One line at a time, check the entries below for the word "azul", and copy each line that has it.

Dataset items:
= Beginning of Section =

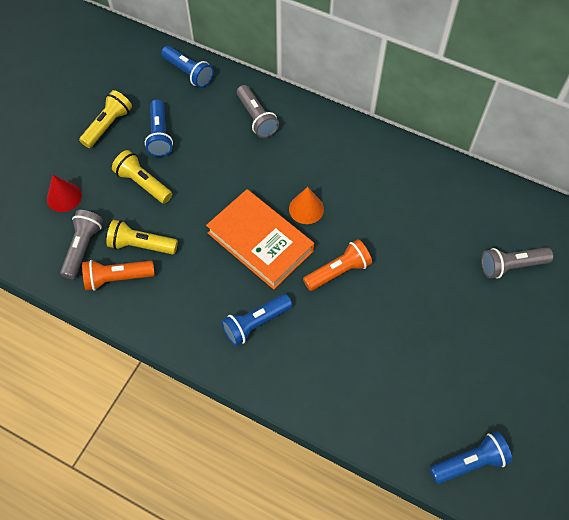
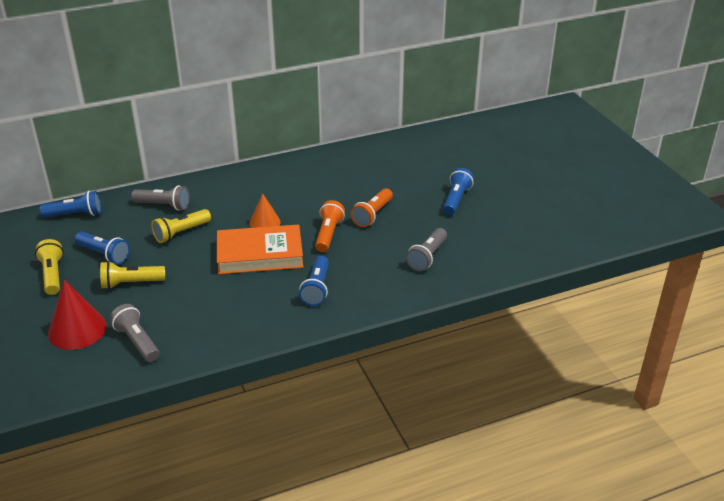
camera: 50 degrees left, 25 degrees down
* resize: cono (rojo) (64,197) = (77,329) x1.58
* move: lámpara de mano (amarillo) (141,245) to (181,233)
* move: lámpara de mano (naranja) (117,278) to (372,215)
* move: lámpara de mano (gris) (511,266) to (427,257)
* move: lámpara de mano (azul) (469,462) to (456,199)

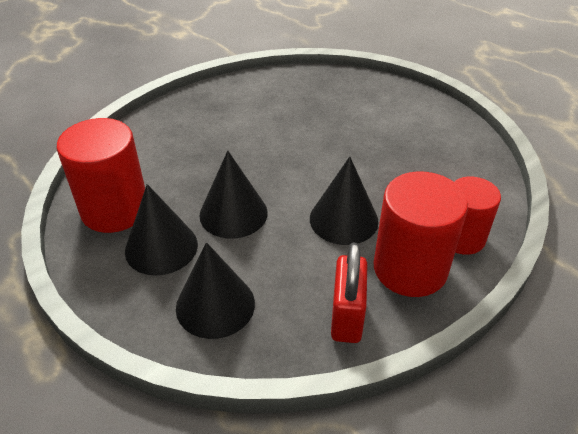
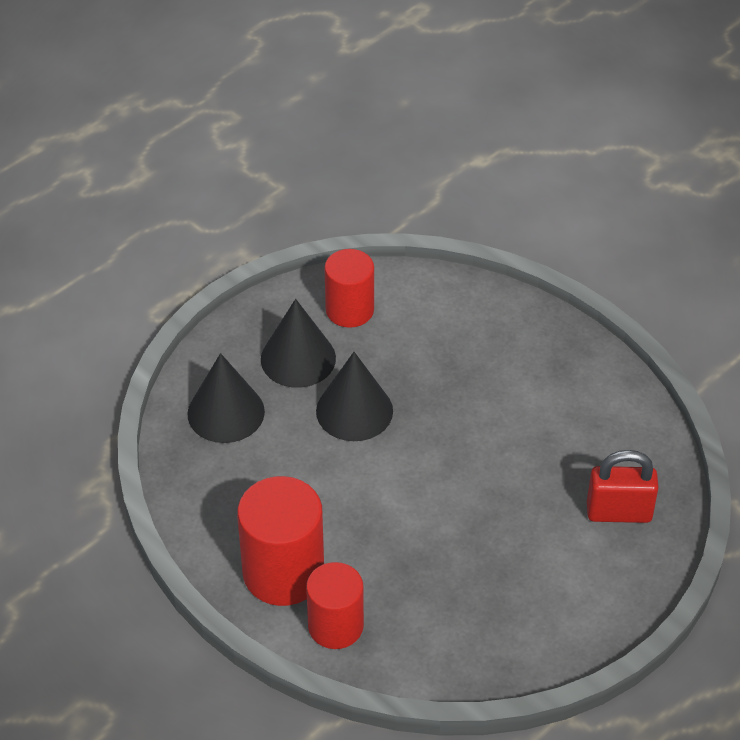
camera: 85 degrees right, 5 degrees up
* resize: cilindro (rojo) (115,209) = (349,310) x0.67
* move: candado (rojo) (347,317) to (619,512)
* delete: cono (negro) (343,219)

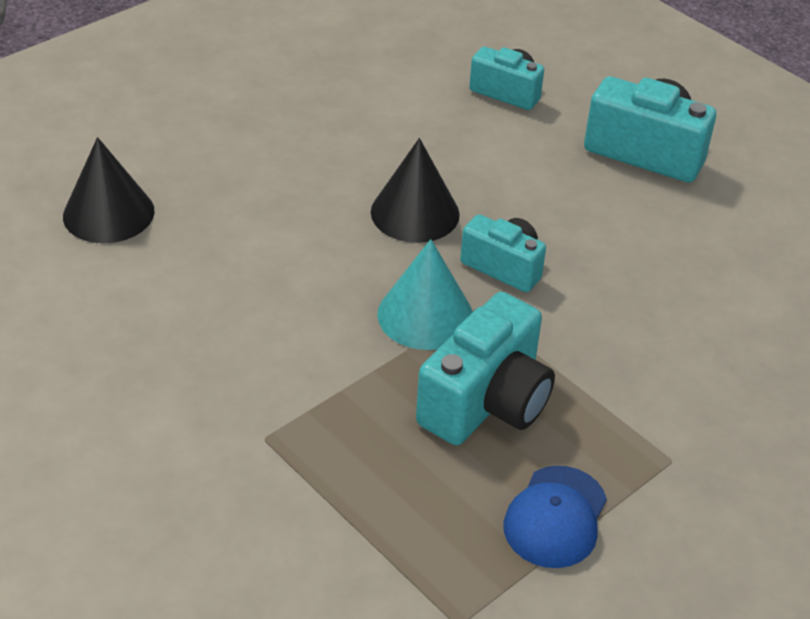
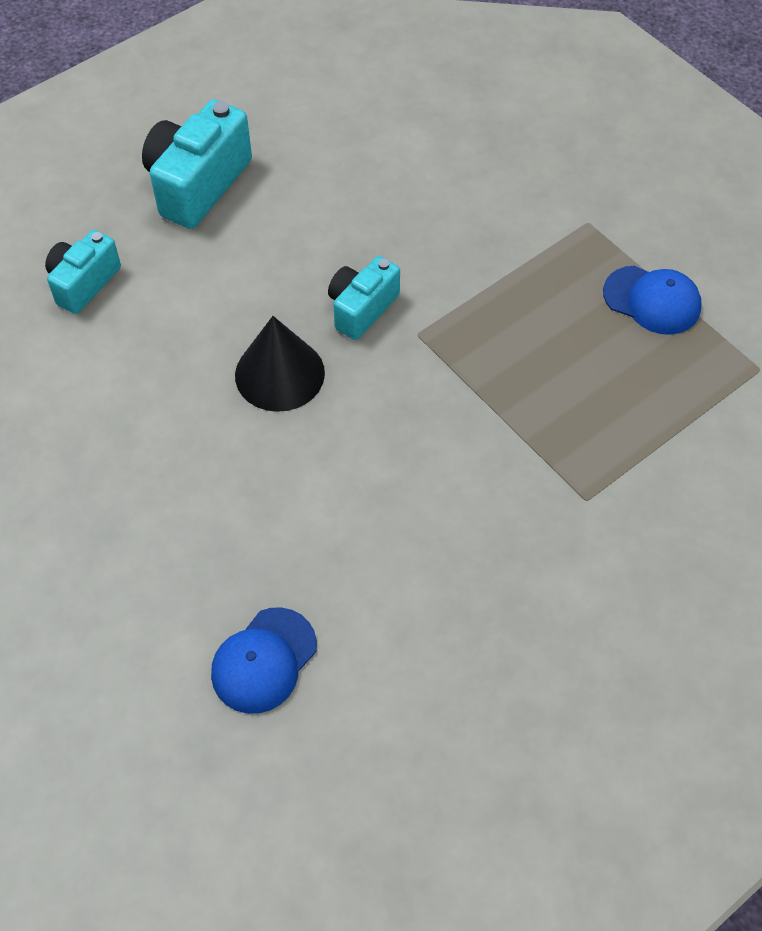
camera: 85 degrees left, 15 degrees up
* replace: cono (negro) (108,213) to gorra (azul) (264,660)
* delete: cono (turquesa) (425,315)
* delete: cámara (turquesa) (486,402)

= End of Section =

- Response to this task:
* move: lámpara de mano (azul) (469,462) to (456,199)
* replace: cono (negro) (108,213) to gorra (azul) (264,660)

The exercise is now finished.